> **EXERCISE DESCRIPTION**
Below are records to transcribe in full and unchanged; omit every picture.

> **INPUT RECORDS**
====

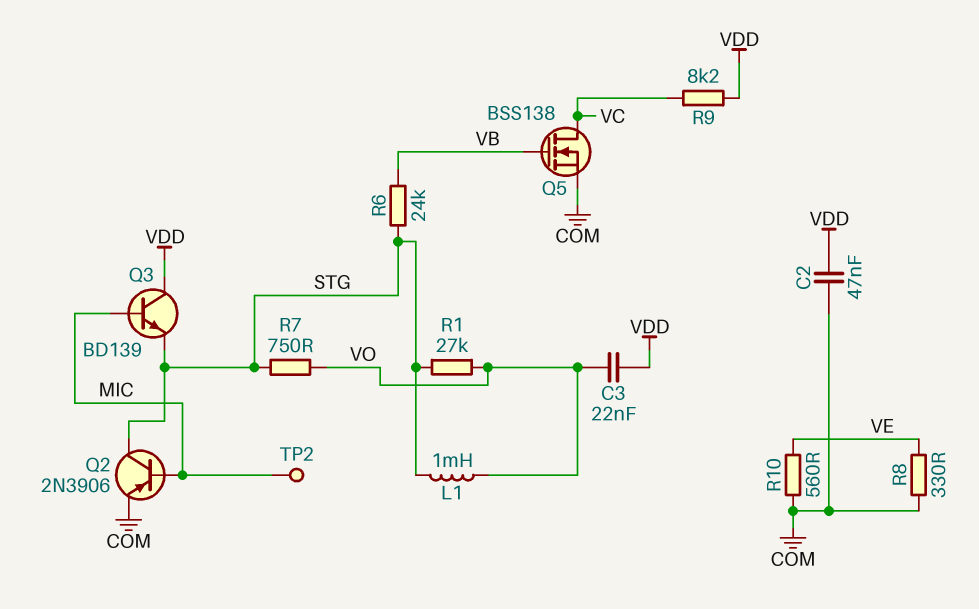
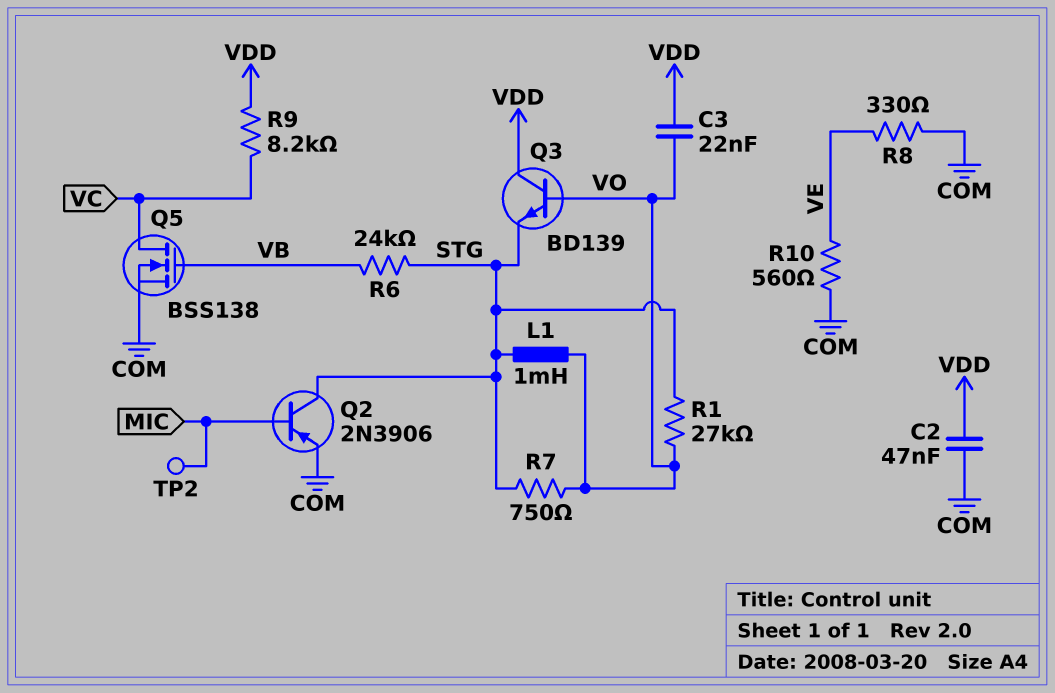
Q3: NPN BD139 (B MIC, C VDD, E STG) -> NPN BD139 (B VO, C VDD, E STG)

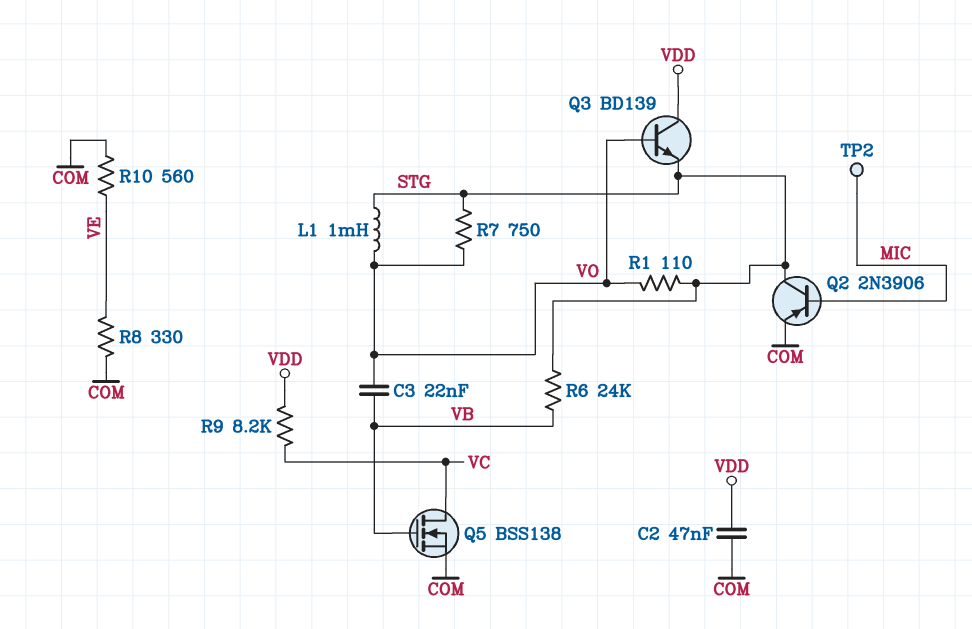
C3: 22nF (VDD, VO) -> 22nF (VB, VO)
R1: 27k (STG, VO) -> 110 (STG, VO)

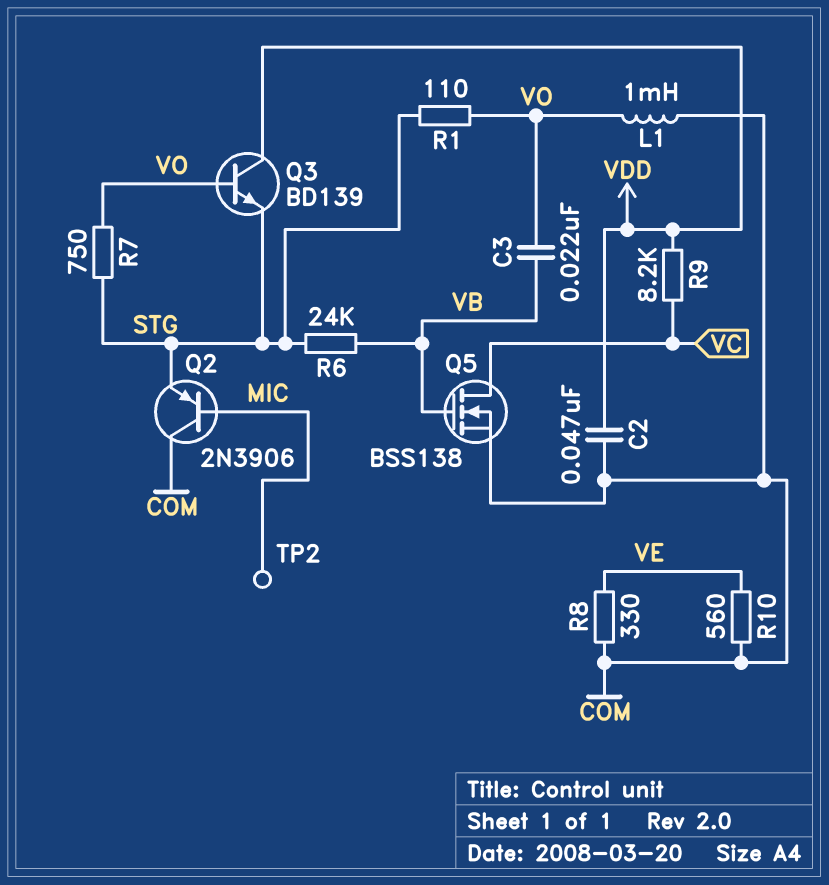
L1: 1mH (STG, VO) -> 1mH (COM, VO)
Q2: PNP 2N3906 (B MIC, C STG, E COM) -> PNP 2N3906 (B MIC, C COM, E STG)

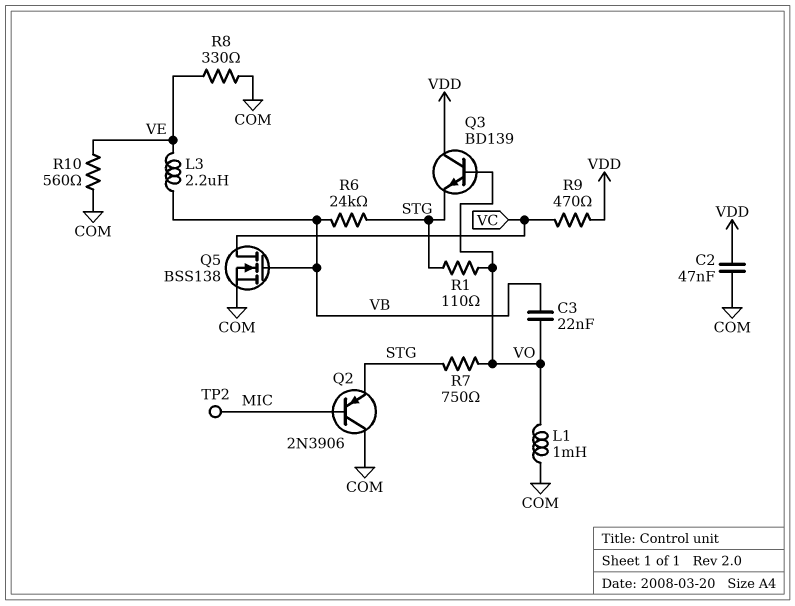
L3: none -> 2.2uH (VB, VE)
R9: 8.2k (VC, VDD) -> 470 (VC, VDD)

====

> **RESULT OF THE EXERCISE**
Q3: NPN BD139 (B MIC, C VDD, E STG) -> NPN BD139 (B VO, C VDD, E STG)

C3: 22nF (VDD, VO) -> 22nF (VB, VO)
R1: 27k (STG, VO) -> 110 (STG, VO)

L1: 1mH (STG, VO) -> 1mH (COM, VO)
Q2: PNP 2N3906 (B MIC, C STG, E COM) -> PNP 2N3906 (B MIC, C COM, E STG)

L3: none -> 2.2uH (VB, VE)
R9: 8.2k (VC, VDD) -> 470 (VC, VDD)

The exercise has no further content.